━━━ Given entries

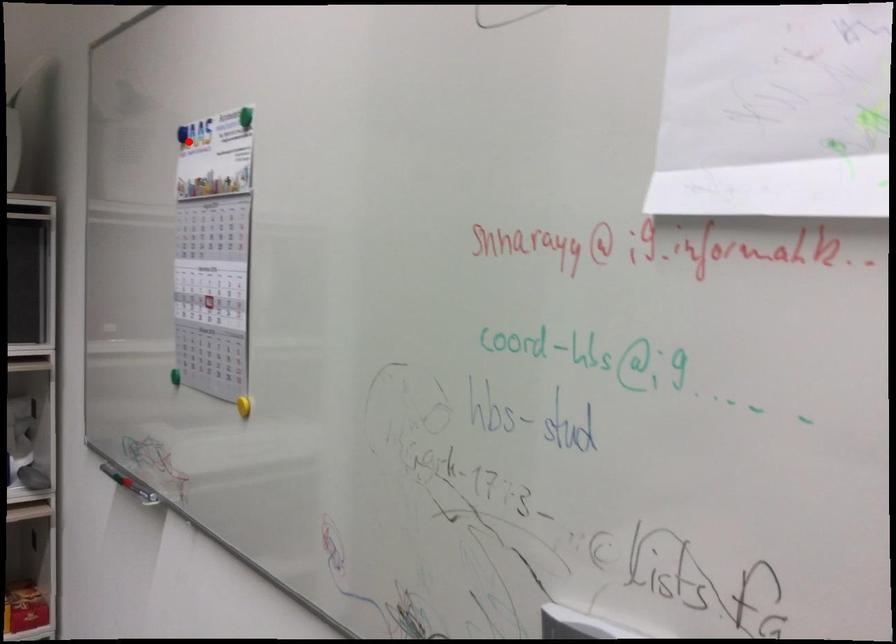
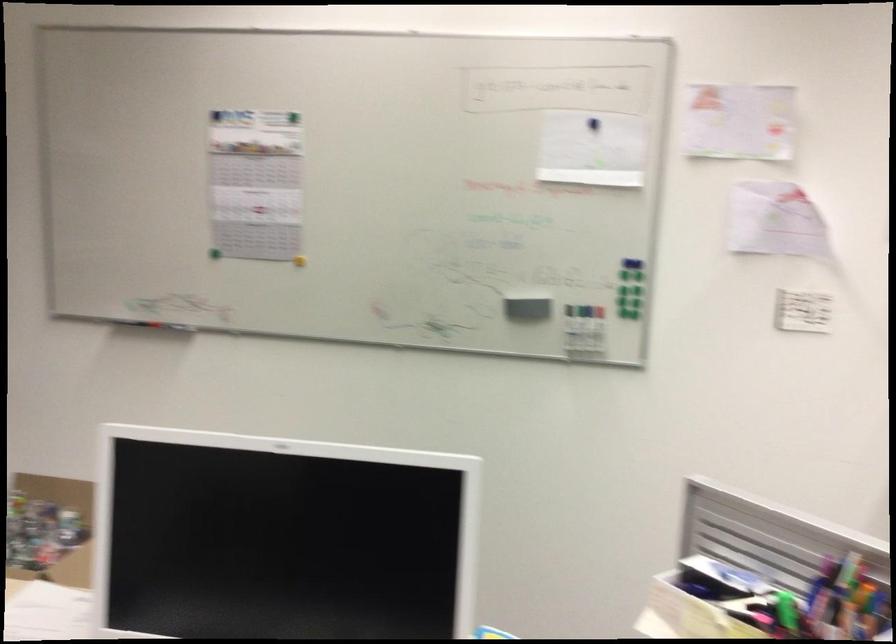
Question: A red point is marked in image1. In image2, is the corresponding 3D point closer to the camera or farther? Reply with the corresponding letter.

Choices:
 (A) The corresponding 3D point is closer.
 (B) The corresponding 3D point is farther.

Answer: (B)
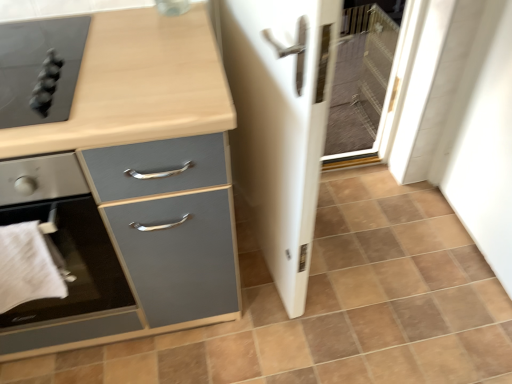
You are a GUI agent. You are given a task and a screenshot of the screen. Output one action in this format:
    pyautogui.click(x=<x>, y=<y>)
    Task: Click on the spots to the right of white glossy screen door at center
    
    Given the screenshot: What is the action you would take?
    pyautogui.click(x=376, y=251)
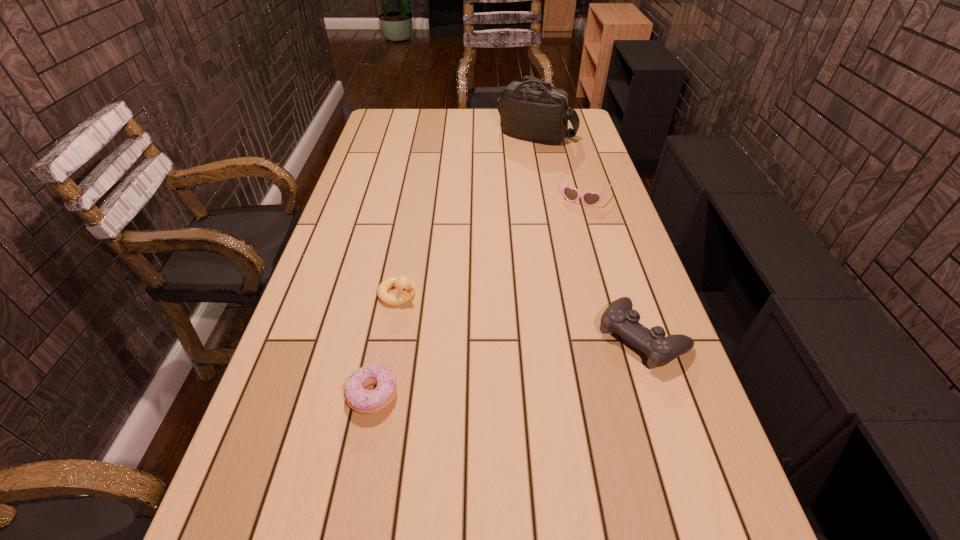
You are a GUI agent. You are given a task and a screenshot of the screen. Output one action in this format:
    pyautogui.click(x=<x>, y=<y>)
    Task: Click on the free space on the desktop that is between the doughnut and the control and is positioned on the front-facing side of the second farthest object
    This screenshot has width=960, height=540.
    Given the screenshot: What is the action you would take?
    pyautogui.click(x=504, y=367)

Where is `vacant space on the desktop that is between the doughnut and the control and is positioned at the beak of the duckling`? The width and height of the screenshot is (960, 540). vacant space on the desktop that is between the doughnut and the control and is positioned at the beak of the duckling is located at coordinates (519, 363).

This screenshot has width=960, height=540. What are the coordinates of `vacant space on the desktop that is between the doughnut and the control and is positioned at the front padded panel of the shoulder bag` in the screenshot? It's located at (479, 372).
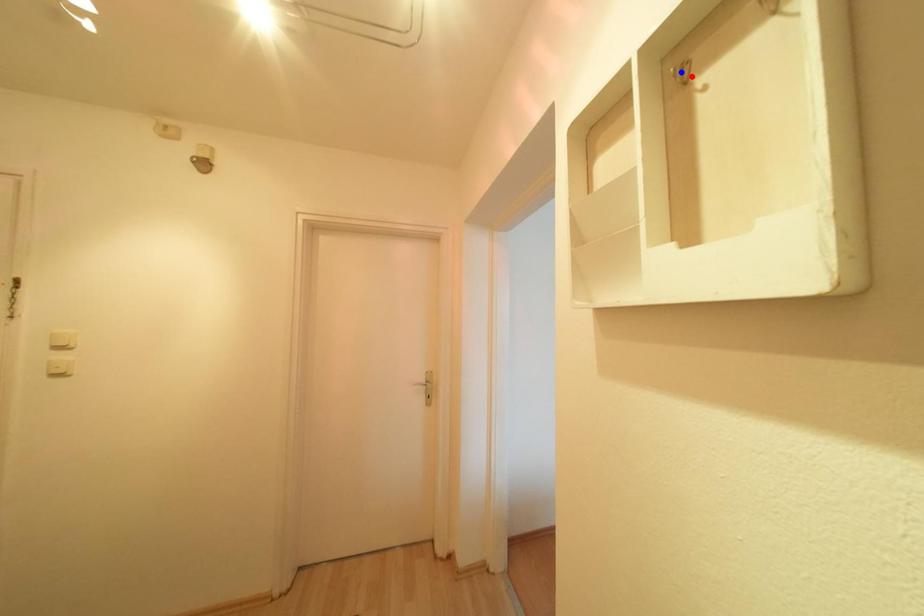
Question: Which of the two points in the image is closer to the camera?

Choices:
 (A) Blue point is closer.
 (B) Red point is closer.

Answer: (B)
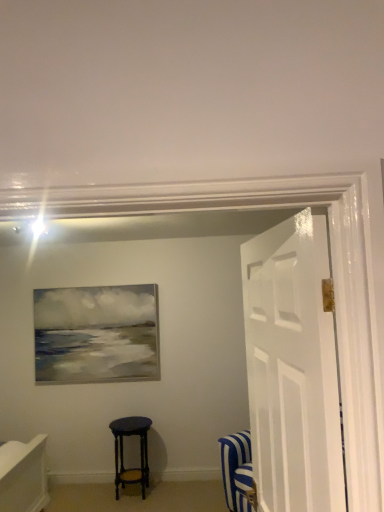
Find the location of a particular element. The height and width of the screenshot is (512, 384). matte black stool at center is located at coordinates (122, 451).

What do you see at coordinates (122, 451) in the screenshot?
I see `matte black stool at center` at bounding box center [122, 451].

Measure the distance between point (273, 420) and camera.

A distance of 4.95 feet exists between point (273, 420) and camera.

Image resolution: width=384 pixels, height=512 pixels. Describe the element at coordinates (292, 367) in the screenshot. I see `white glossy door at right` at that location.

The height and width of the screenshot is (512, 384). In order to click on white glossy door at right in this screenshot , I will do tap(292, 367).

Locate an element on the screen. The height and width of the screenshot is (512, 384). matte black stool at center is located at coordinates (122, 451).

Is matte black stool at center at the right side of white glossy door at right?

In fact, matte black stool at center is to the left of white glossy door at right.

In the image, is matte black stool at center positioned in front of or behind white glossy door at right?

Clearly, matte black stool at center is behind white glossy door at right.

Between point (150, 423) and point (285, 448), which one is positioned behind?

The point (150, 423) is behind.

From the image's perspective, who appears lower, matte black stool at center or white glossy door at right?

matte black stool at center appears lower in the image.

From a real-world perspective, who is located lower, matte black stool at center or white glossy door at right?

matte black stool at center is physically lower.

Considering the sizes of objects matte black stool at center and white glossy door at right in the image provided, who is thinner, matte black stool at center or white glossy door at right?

━━━━━━

Exercise objective>
Rewrite all of the lines above, replacing "matte black stool at center" with "dark stool in the middle" everywhere it occurs and keeping everything else the same. Leave out the pictures.

Written answer>
Question: A red point is marked in image1. In image2, is the corresponding 3D point closer to the camera or farther? Reply with the corresponding letter.

Choices:
 (A) The corresponding 3D point is closer.
 (B) The corresponding 3D point is farther.

Answer: (B)
You are a GUI agent. You are given a task and a screenshot of the screen. Output one action in this format:
    pyautogui.click(x=<x>, y=<y>)
    Task: Click on the spots to the right of white glossy screen door at center
    
    Given the screenshot: What is the action you would take?
    pyautogui.click(x=376, y=251)
You are a GUI agent. You are given a task and a screenshot of the screen. Output one action in this format:
    pyautogui.click(x=<x>, y=<y>)
    Task: Click on the free space on the desktop that is between the doughnut and the control and is positioned on the front-facing side of the second farthest object
    This screenshot has width=960, height=540.
    Given the screenshot: What is the action you would take?
    pyautogui.click(x=504, y=367)

Where is `vacant space on the desktop that is between the doughnut and the control and is positioned at the beak of the duckling`? The width and height of the screenshot is (960, 540). vacant space on the desktop that is between the doughnut and the control and is positioned at the beak of the duckling is located at coordinates (519, 363).

This screenshot has width=960, height=540. What are the coordinates of `vacant space on the desktop that is between the doughnut and the control and is positioned at the front padded panel of the shoulder bag` in the screenshot? It's located at (479, 372).
Question: Which of the two points in the image is closer to the camera?

Choices:
 (A) Blue point is closer.
 (B) Red point is closer.

Answer: (B)
Find the location of a particular element. The height and width of the screenshot is (512, 384). dark stool in the middle is located at coordinates (122, 451).

What do you see at coordinates (122, 451) in the screenshot?
I see `dark stool in the middle` at bounding box center [122, 451].

Measure the distance between point (273, 420) and camera.

A distance of 4.95 feet exists between point (273, 420) and camera.

Image resolution: width=384 pixels, height=512 pixels. Describe the element at coordinates (292, 367) in the screenshot. I see `white glossy door at right` at that location.

The height and width of the screenshot is (512, 384). In order to click on white glossy door at right in this screenshot , I will do tap(292, 367).

Locate an element on the screen. The height and width of the screenshot is (512, 384). dark stool in the middle is located at coordinates (122, 451).

Is dark stool in the middle at the right side of white glossy door at right?

In fact, dark stool in the middle is to the left of white glossy door at right.

In the image, is dark stool in the middle positioned in front of or behind white glossy door at right?

Clearly, dark stool in the middle is behind white glossy door at right.

Between point (150, 423) and point (285, 448), which one is positioned behind?

The point (150, 423) is behind.

From the image's perspective, who appears lower, dark stool in the middle or white glossy door at right?

dark stool in the middle appears lower in the image.

From a real-world perspective, who is located lower, dark stool in the middle or white glossy door at right?

dark stool in the middle is physically lower.

Considering the sizes of objects dark stool in the middle and white glossy door at right in the image provided, who is thinner, dark stool in the middle or white glossy door at right?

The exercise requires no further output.